### WHAT IS NEEDED
Each line holding the word "black" must appear in the answer, copied from the entries.

::: RECORDS SHOWN :::

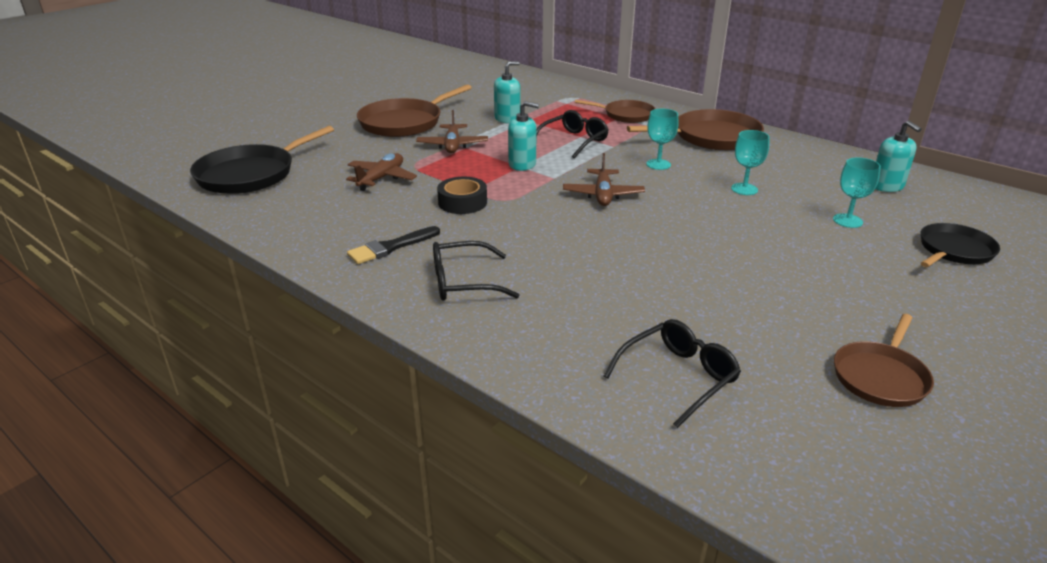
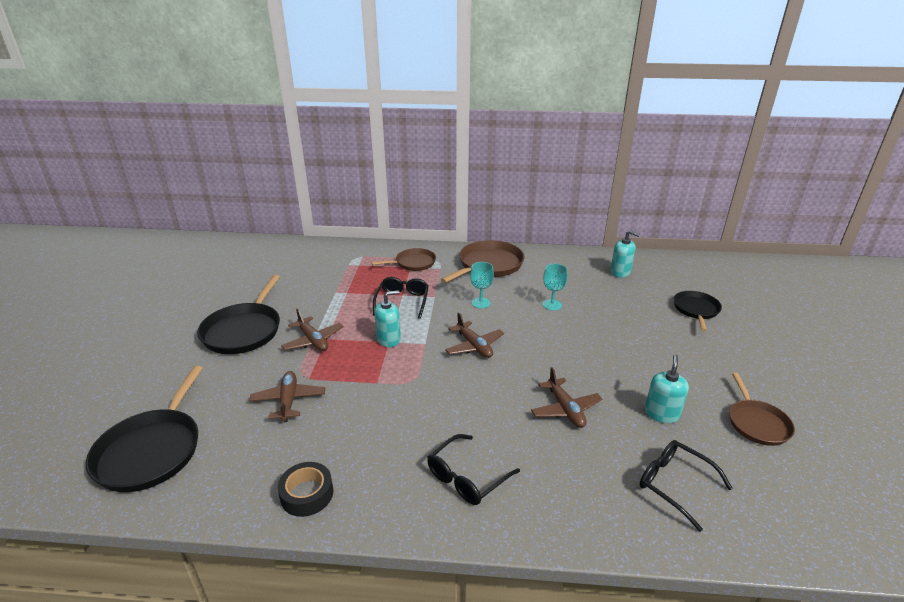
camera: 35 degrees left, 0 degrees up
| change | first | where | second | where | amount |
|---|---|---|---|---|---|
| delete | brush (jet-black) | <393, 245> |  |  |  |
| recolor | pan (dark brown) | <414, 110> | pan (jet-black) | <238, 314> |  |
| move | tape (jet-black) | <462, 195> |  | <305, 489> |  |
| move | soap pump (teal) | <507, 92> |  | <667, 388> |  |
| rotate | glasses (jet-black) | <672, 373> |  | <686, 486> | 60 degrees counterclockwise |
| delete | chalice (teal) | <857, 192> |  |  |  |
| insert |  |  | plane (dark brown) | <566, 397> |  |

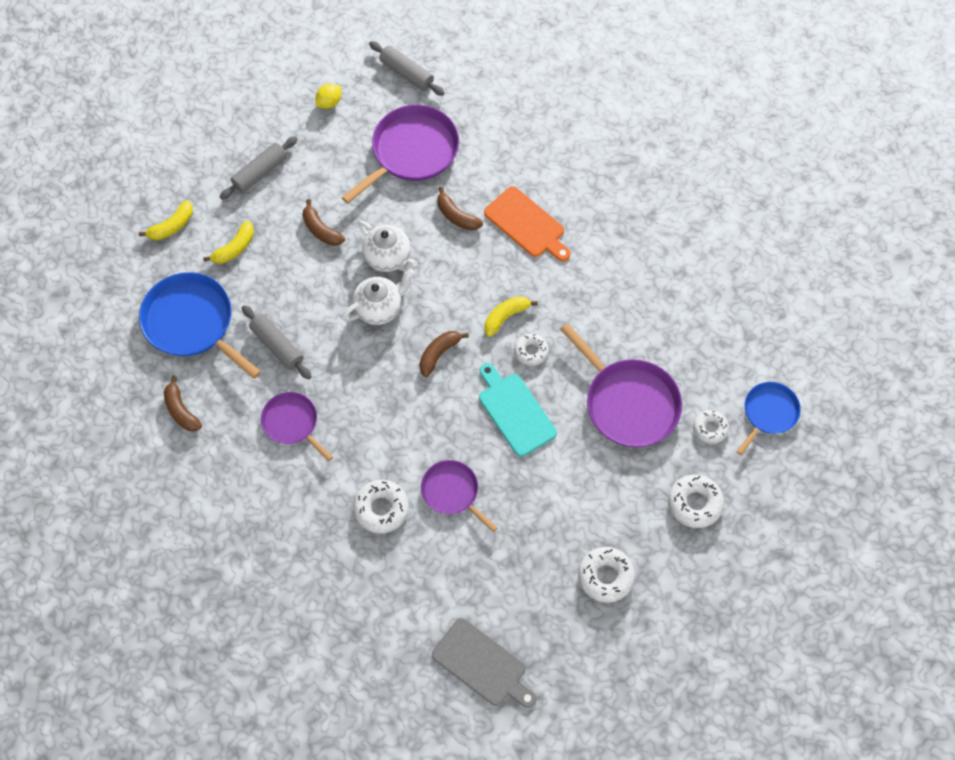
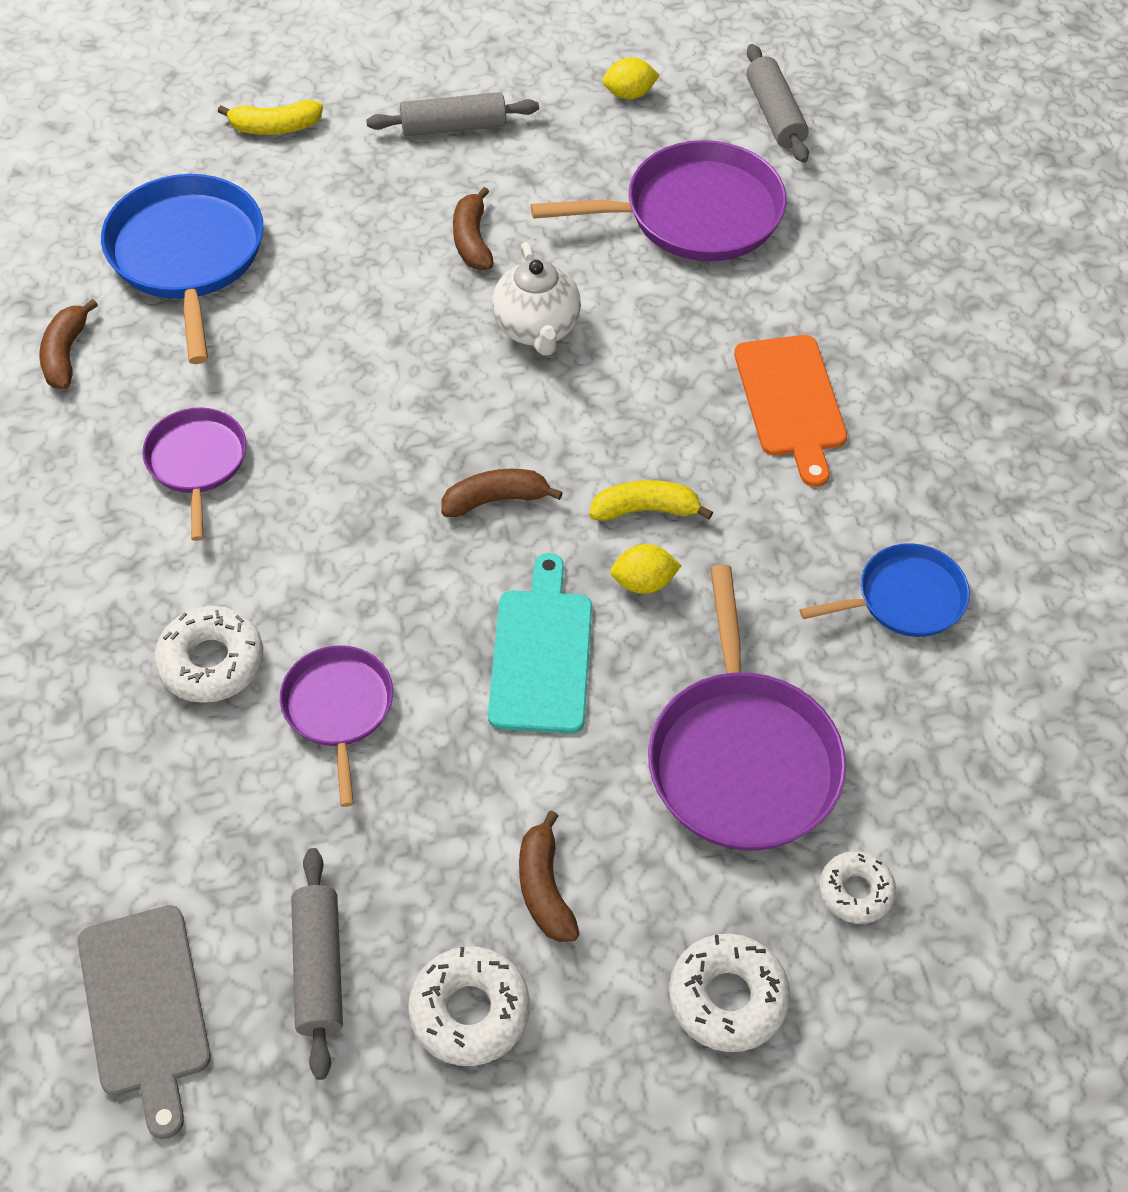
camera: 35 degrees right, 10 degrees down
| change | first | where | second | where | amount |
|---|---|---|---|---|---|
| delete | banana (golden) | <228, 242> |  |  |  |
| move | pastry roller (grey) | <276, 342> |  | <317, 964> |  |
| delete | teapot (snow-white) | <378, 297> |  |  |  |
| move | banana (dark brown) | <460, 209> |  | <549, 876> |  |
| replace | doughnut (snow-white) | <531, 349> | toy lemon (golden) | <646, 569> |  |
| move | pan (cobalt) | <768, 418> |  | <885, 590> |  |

:::

### RESULT FOR THIS TASK
| delete | brush (jet-black) | <393, 245> |  |  |  |
| recolor | pan (dark brown) | <414, 110> | pan (jet-black) | <238, 314> |  |
| move | tape (jet-black) | <462, 195> |  | <305, 489> |  |
| rotate | glasses (jet-black) | <672, 373> |  | <686, 486> | 60 degrees counterclockwise |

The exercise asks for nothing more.